▸ WORK TO COMPLETE: Go through the listing below and list every line with "AUDIO".

▸ DATA EXTRACTS:

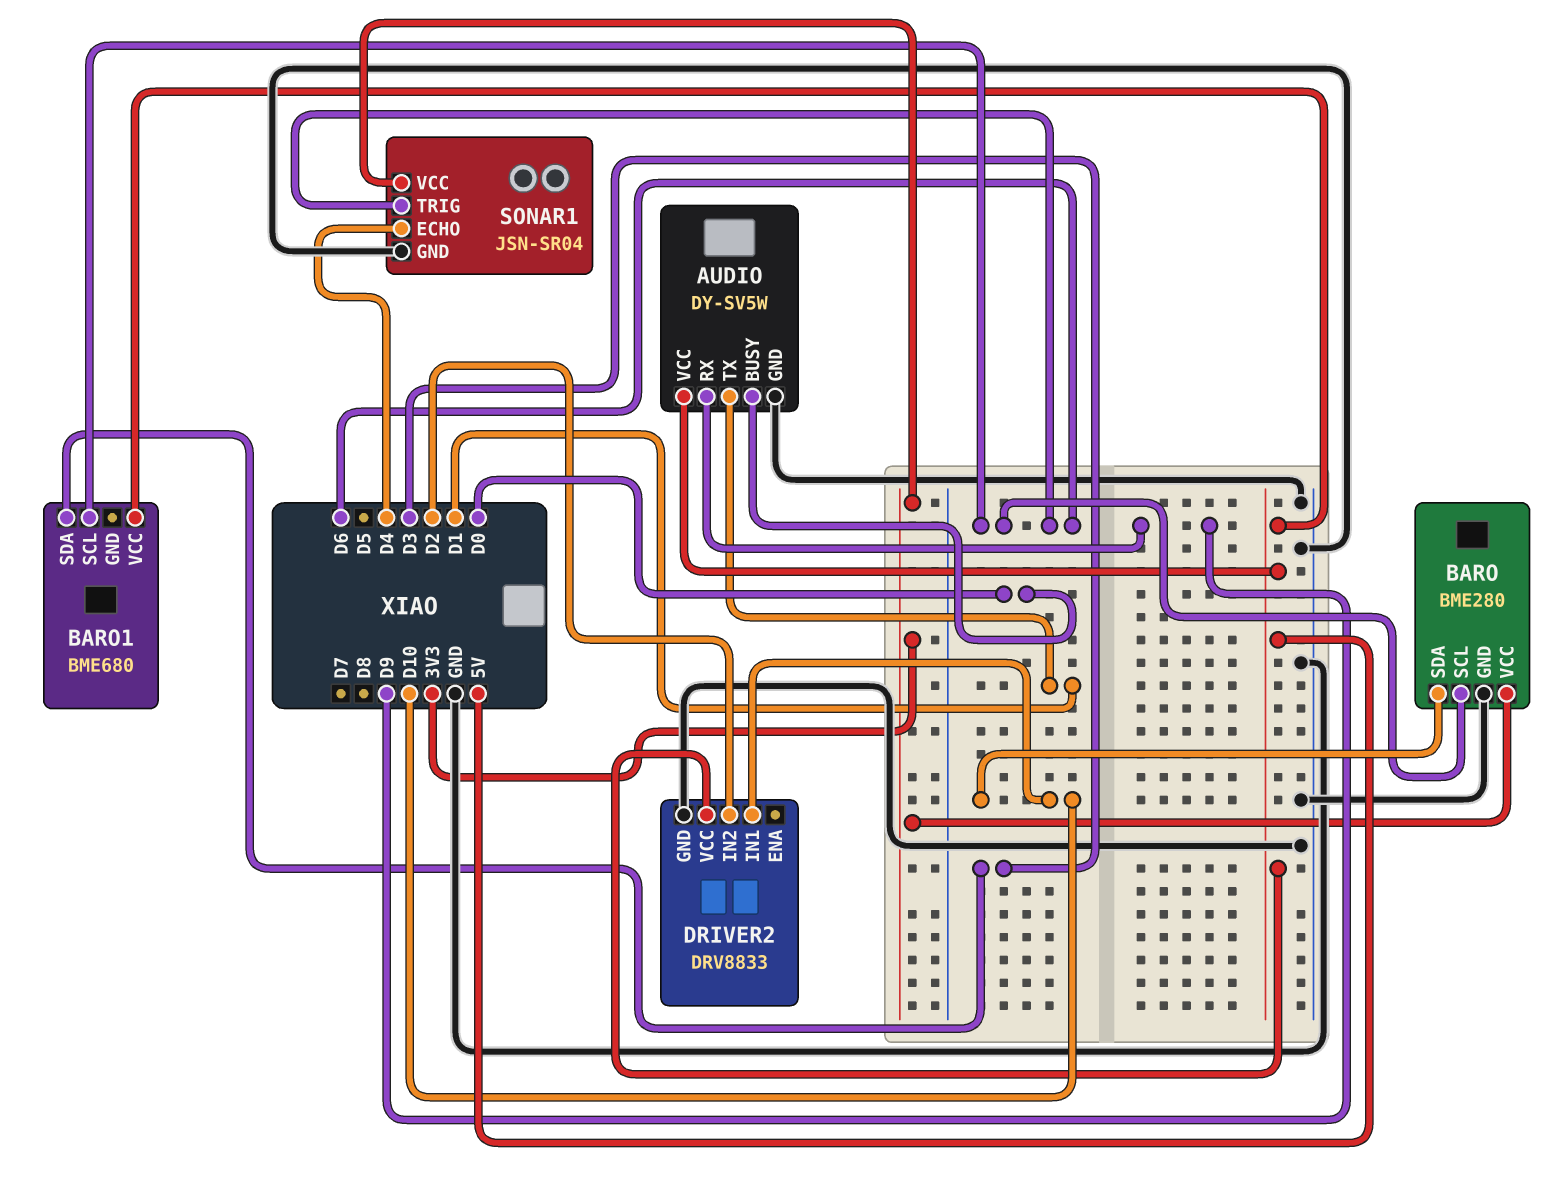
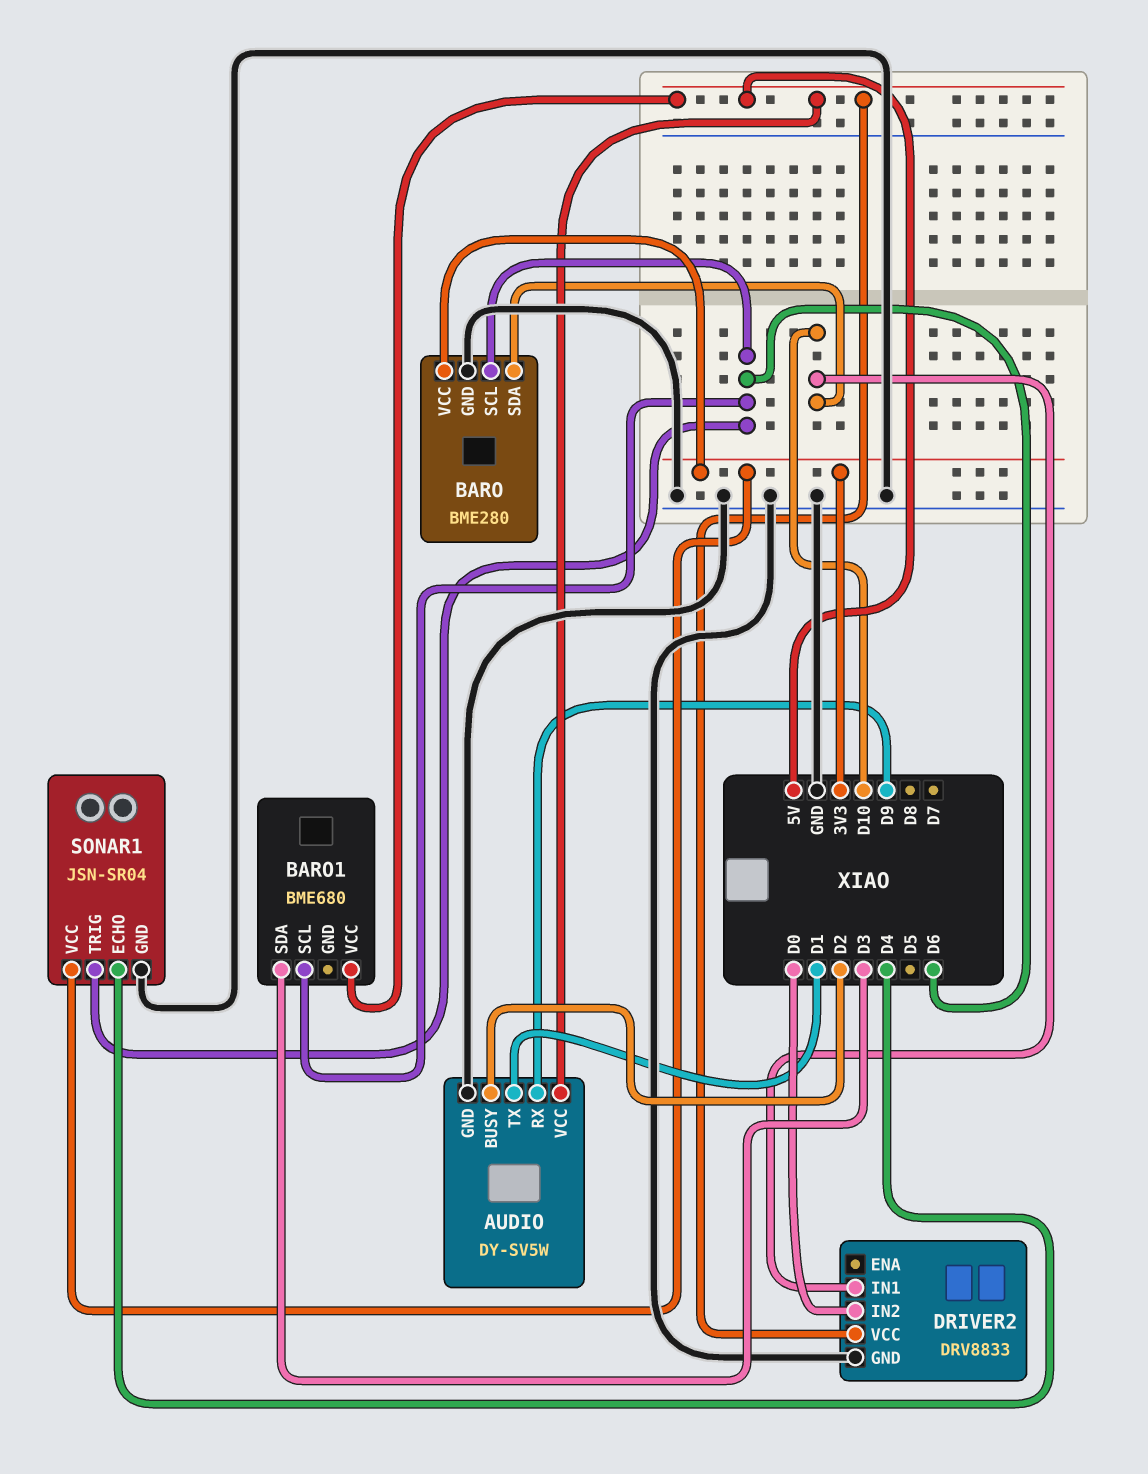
AUDIO pin BUSY: D0 -> D2
DRIVER2 pin IN2: D2 -> D0

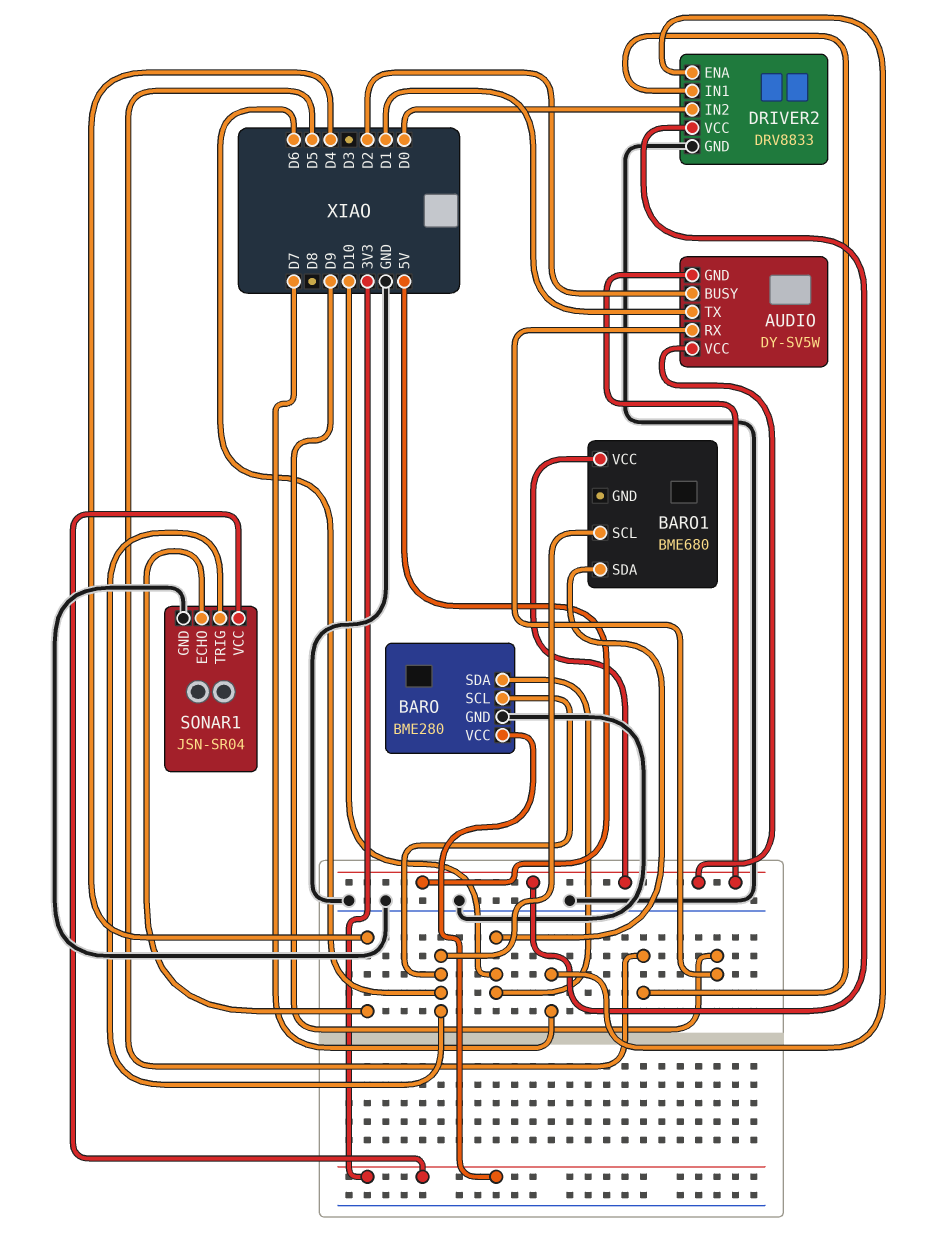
AUDIO pin GND: GND -> 5V
BARO1 pin SDA: D3 -> D10
DRIVER2 pin ENA: none -> D7
DRIVER2 pin IN1: D10 -> D5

▸ OUTPUT OF THE EXERCISE:
AUDIO pin BUSY: D0 -> D2
AUDIO pin GND: GND -> 5V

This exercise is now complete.